=== DATA SECTION ===
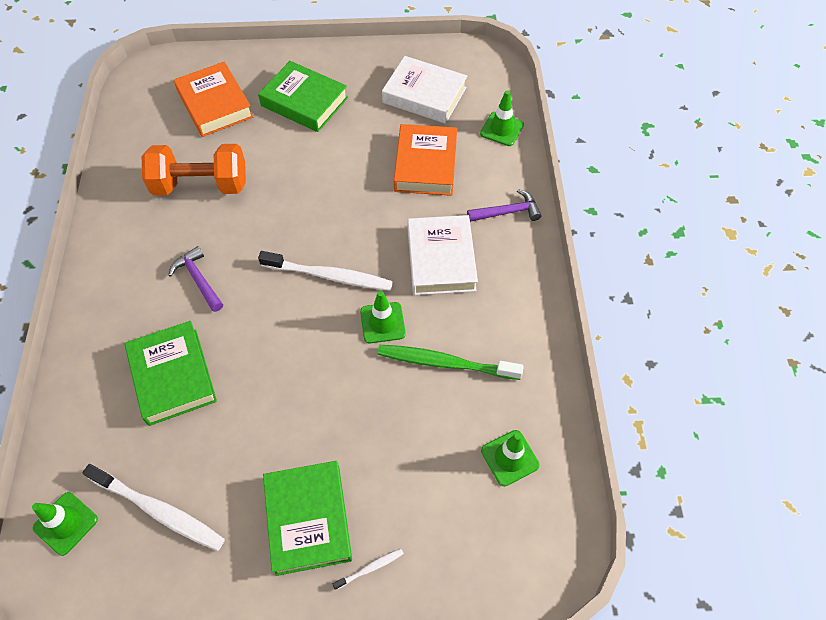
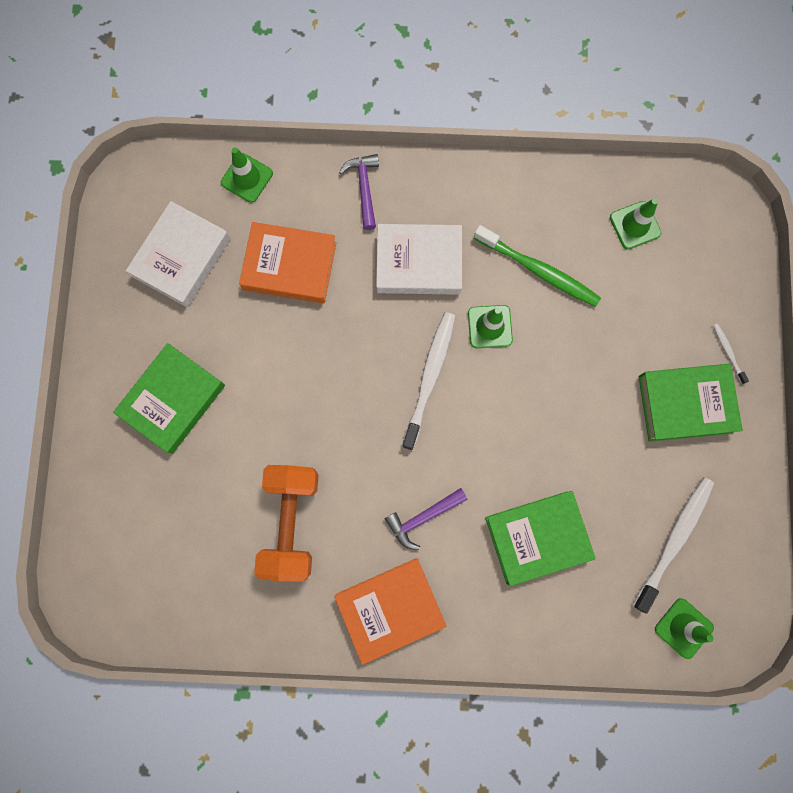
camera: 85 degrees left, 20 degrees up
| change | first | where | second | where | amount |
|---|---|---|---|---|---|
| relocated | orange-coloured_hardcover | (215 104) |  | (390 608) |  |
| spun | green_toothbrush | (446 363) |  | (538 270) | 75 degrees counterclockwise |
===
PROBLEM STATEMENT: Wherever a line holds the word "degrees", copy that line out of the entries above.

EXERCISE OUTPUT:
camera: 85 degrees left, 20 degrees up
| spun | green_toothbrush | (446 363) |  | (538 270) | 75 degrees counterclockwise |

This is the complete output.